START Exercise material

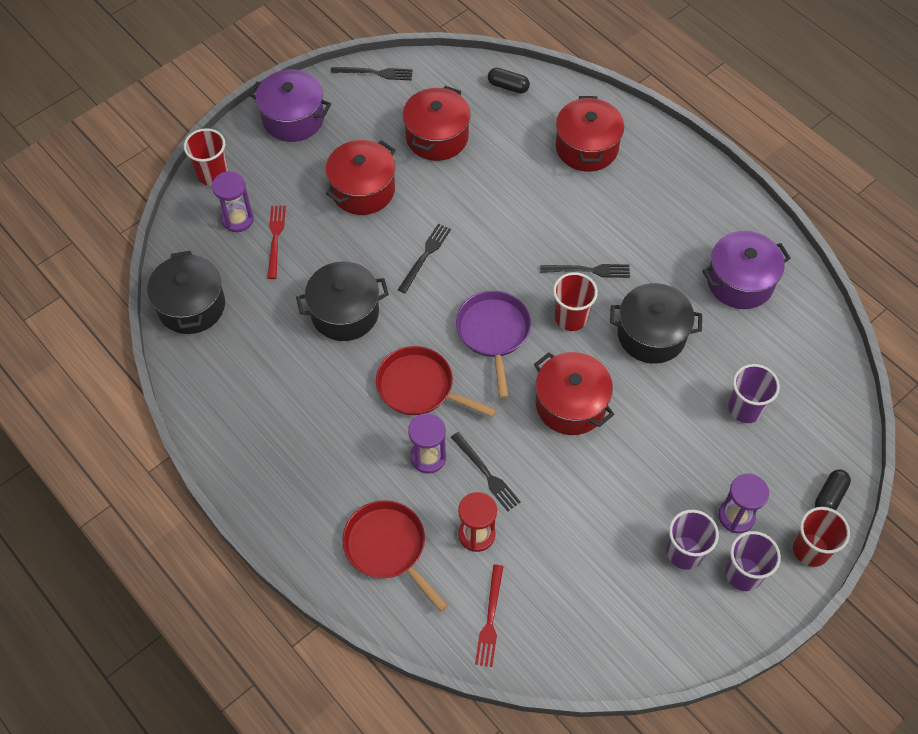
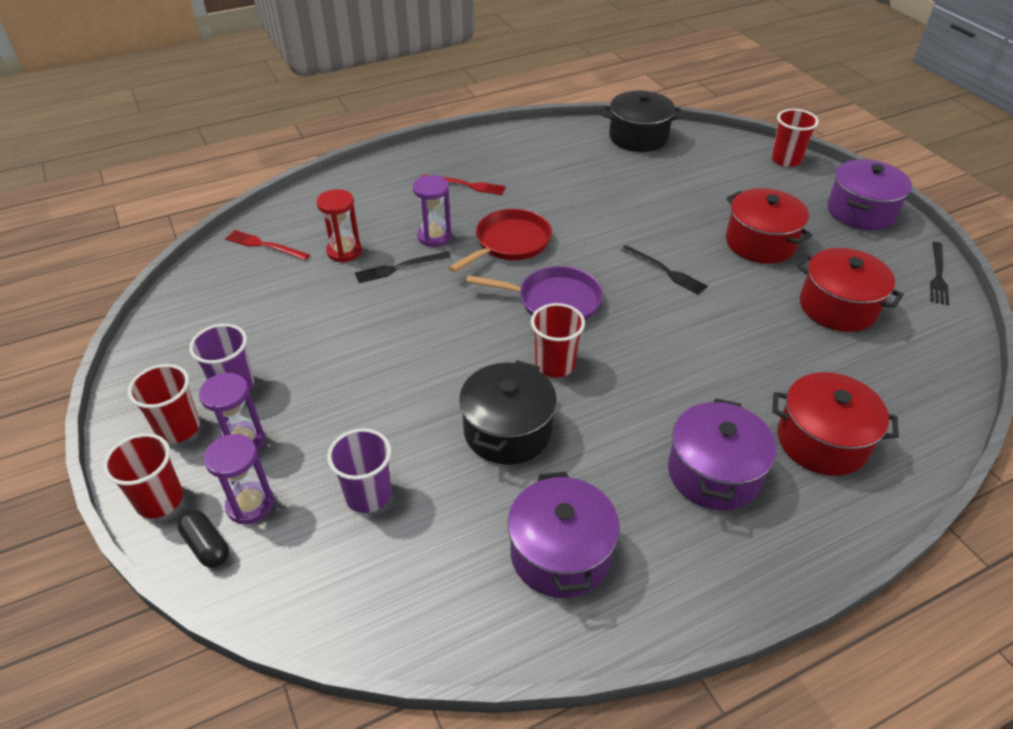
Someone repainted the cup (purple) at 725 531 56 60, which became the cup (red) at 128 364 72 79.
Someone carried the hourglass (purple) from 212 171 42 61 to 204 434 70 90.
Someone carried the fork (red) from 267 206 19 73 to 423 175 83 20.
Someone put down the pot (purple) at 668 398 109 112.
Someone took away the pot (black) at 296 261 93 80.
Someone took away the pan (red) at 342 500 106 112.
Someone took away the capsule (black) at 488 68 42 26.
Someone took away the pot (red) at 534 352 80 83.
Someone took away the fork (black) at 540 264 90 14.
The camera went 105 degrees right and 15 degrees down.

END Exercise material

_What is expected_.
For every line in the data above that has the string "carried", return that line.

_Solution below_.
Someone carried the hourglass (purple) from 212 171 42 61 to 204 434 70 90.
Someone carried the fork (red) from 267 206 19 73 to 423 175 83 20.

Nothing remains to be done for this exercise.